• **PROBLEM REQUIREMENTS**: What is wanted is the full listing, word for word, without its pictures.
--- --- ---
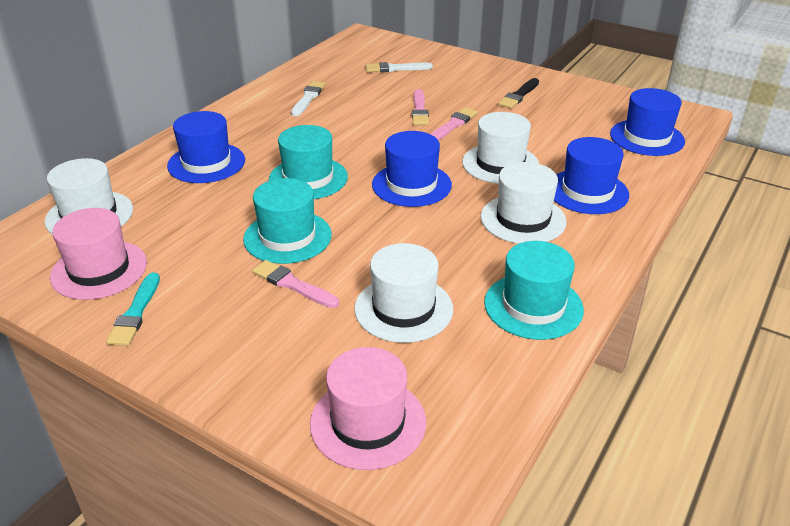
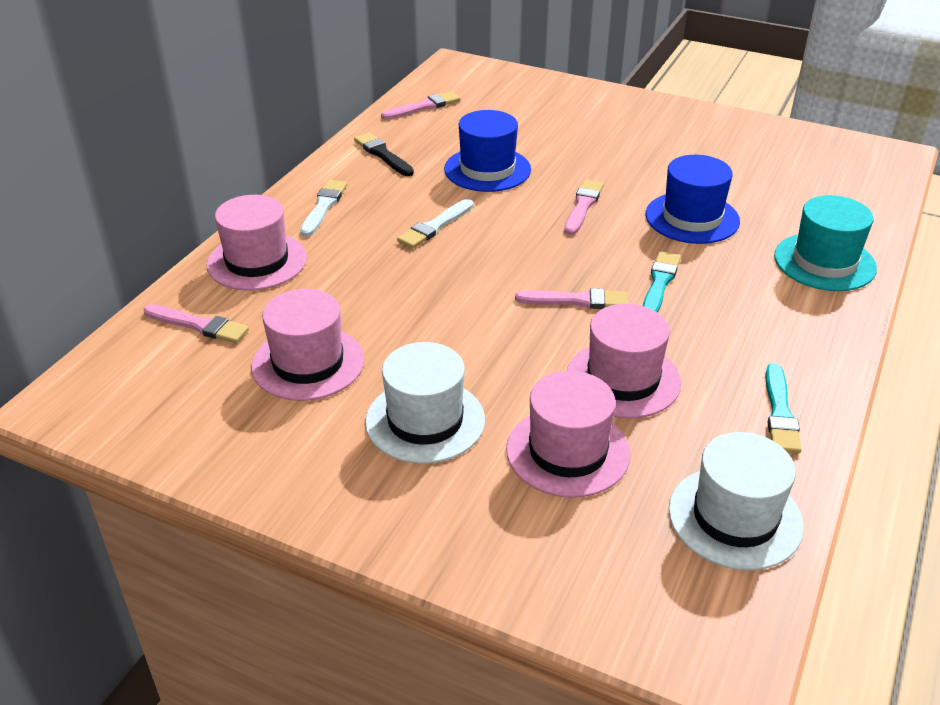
blue hat: 4 -> 2
pink brush: 3 -> 4
pink hat: 2 -> 4
turquoise brush: 1 -> 2
turquoise hat: 3 -> 1
white hat: 4 -> 2

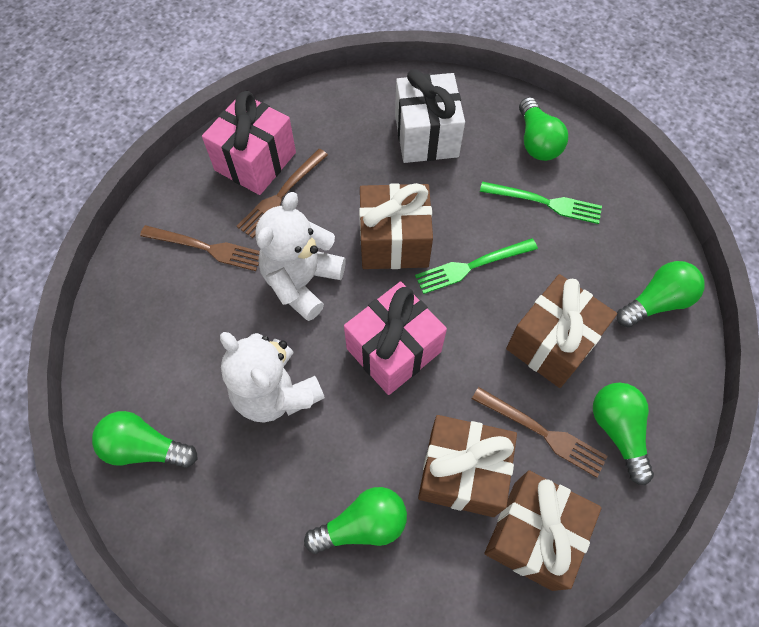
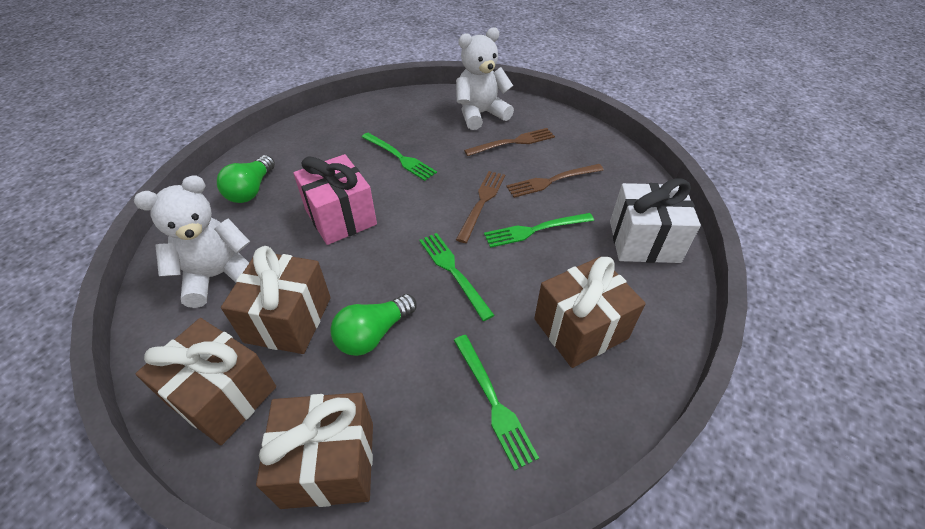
green fork: 2 -> 4
green light bulb: 5 -> 2
pink gift: 2 -> 1

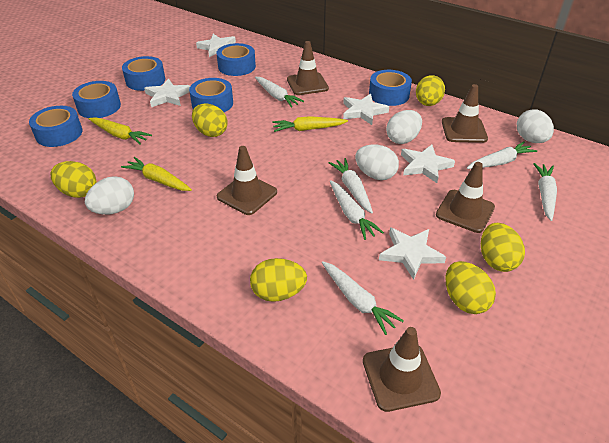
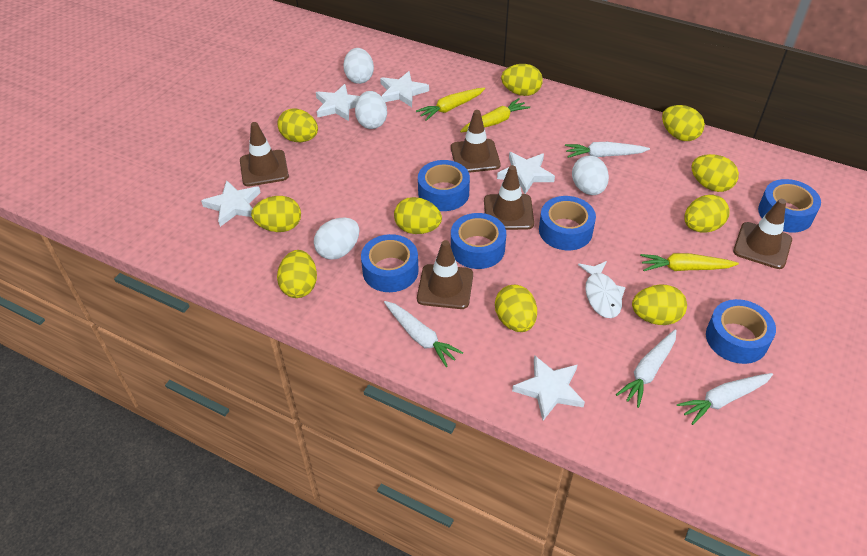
white carrot: 6 -> 4
white fish: 0 -> 1
yellow egg: 6 -> 10

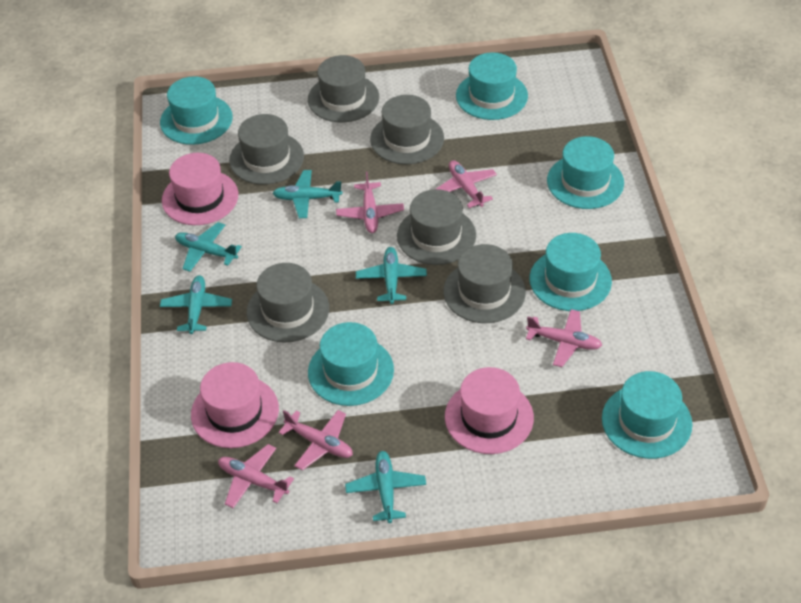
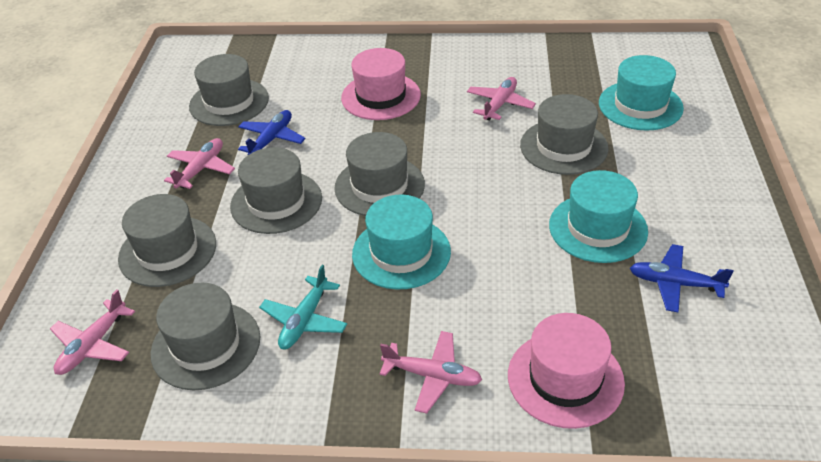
blue plane: 0 -> 2
pink hat: 3 -> 2
pink plane: 5 -> 4
turquoise hat: 6 -> 3
turquoise plane: 5 -> 1

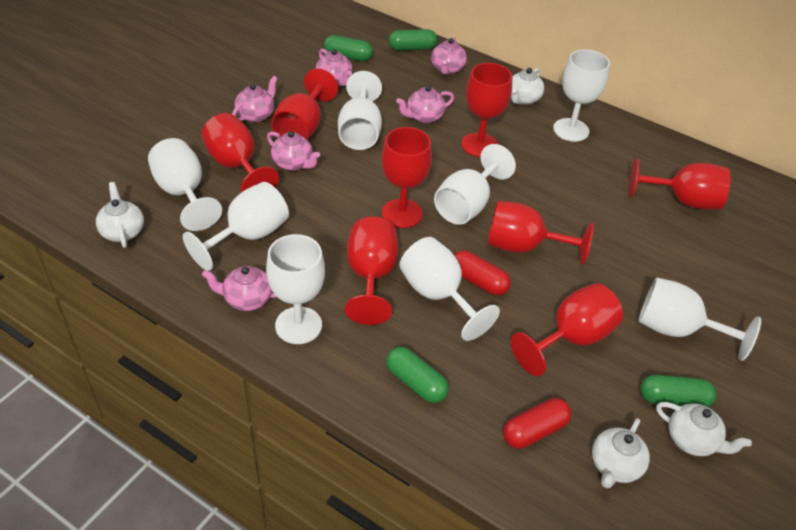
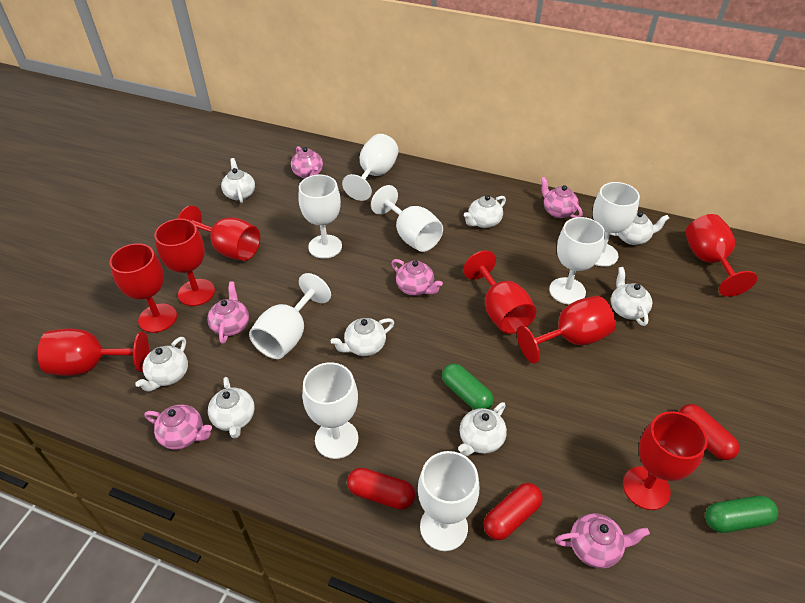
green capsule: 4 -> 2
red capsule: 2 -> 3
white teapot: 4 -> 8

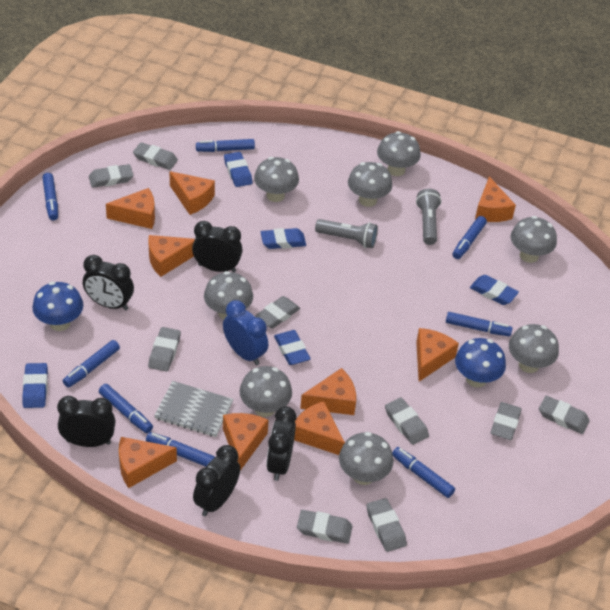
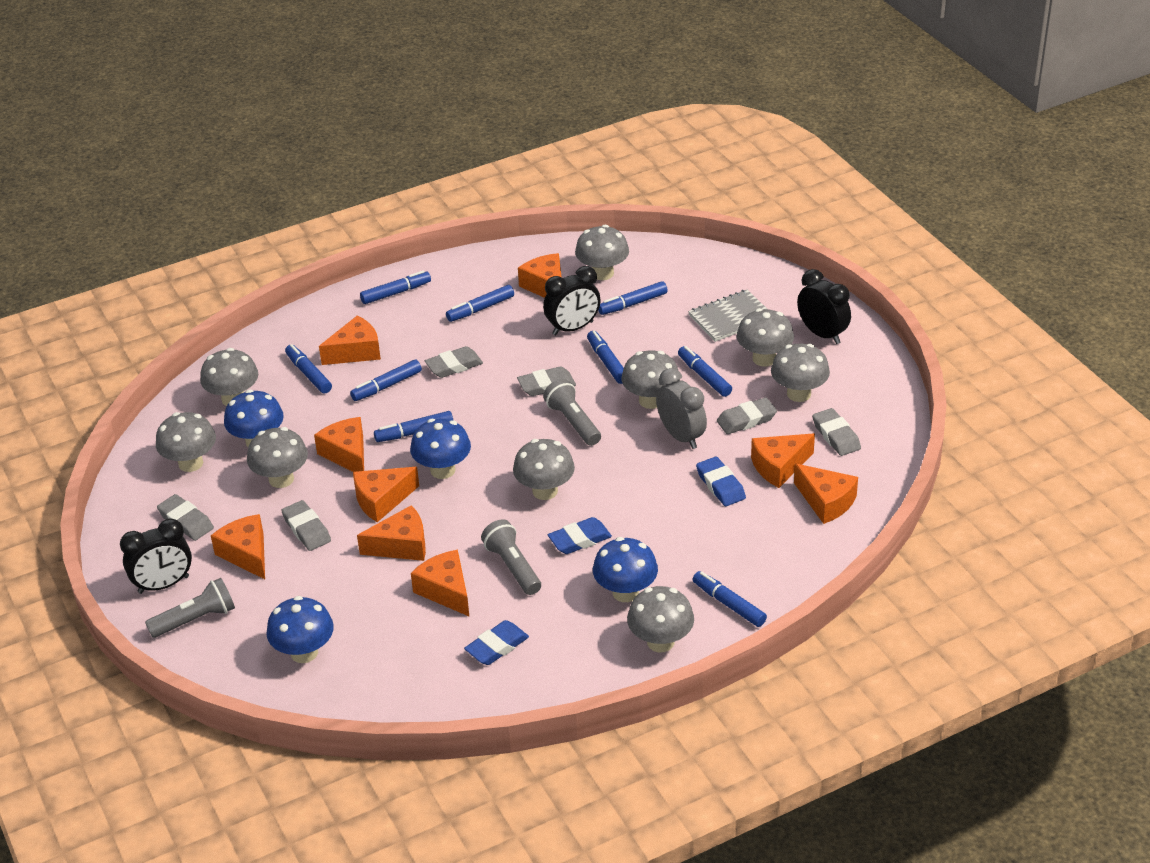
black clock: 5 -> 3
blue clock: 1 -> 0
blue eraser: 5 -> 3
blue marker: 8 -> 9
blue mushroom: 2 -> 4
grey clock: 0 -> 1
grey eraser: 9 -> 6
grey flashlight: 2 -> 3
grey mushroom: 8 -> 9

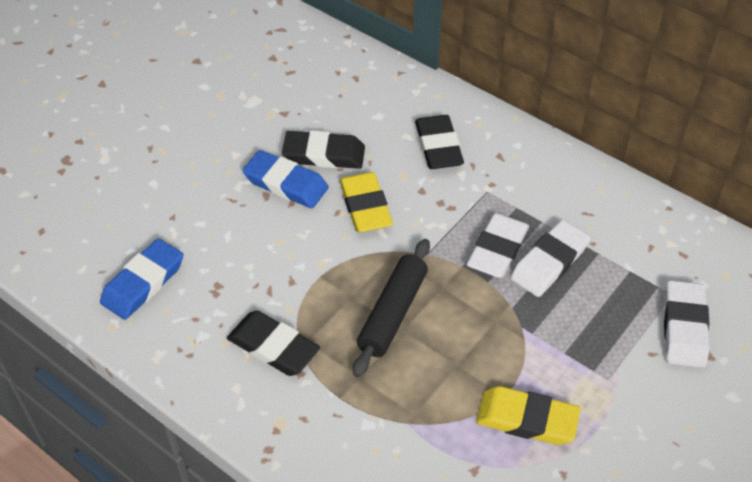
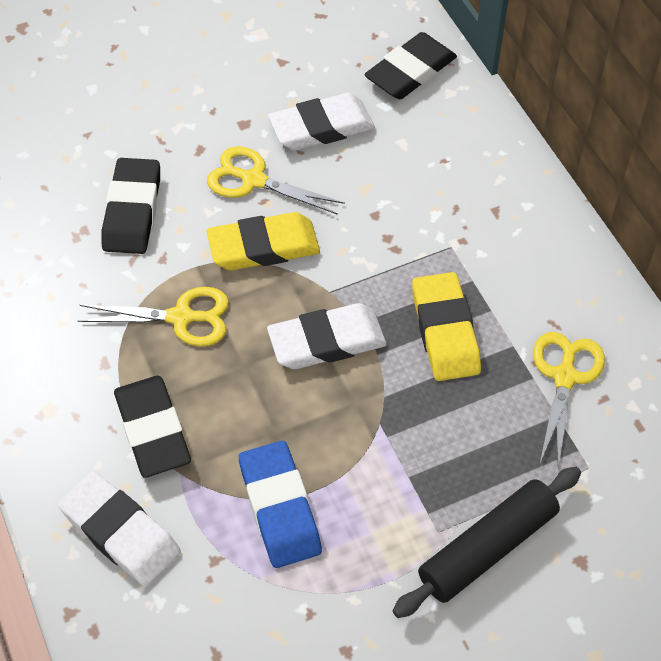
blue eraser: 2 -> 1
yellow scissors: 0 -> 3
--- --- ---
• **RESULT OF THIS TASK**:
blue hat: 4 -> 2
pink brush: 3 -> 4
pink hat: 2 -> 4
turquoise brush: 1 -> 2
turquoise hat: 3 -> 1
white hat: 4 -> 2

green fork: 2 -> 4
green light bulb: 5 -> 2
pink gift: 2 -> 1

white carrot: 6 -> 4
white fish: 0 -> 1
yellow egg: 6 -> 10

blue plane: 0 -> 2
pink hat: 3 -> 2
pink plane: 5 -> 4
turquoise hat: 6 -> 3
turquoise plane: 5 -> 1

green capsule: 4 -> 2
red capsule: 2 -> 3
white teapot: 4 -> 8

black clock: 5 -> 3
blue clock: 1 -> 0
blue eraser: 5 -> 3
blue marker: 8 -> 9
blue mushroom: 2 -> 4
grey clock: 0 -> 1
grey eraser: 9 -> 6
grey flashlight: 2 -> 3
grey mushroom: 8 -> 9

blue eraser: 2 -> 1
yellow scissors: 0 -> 3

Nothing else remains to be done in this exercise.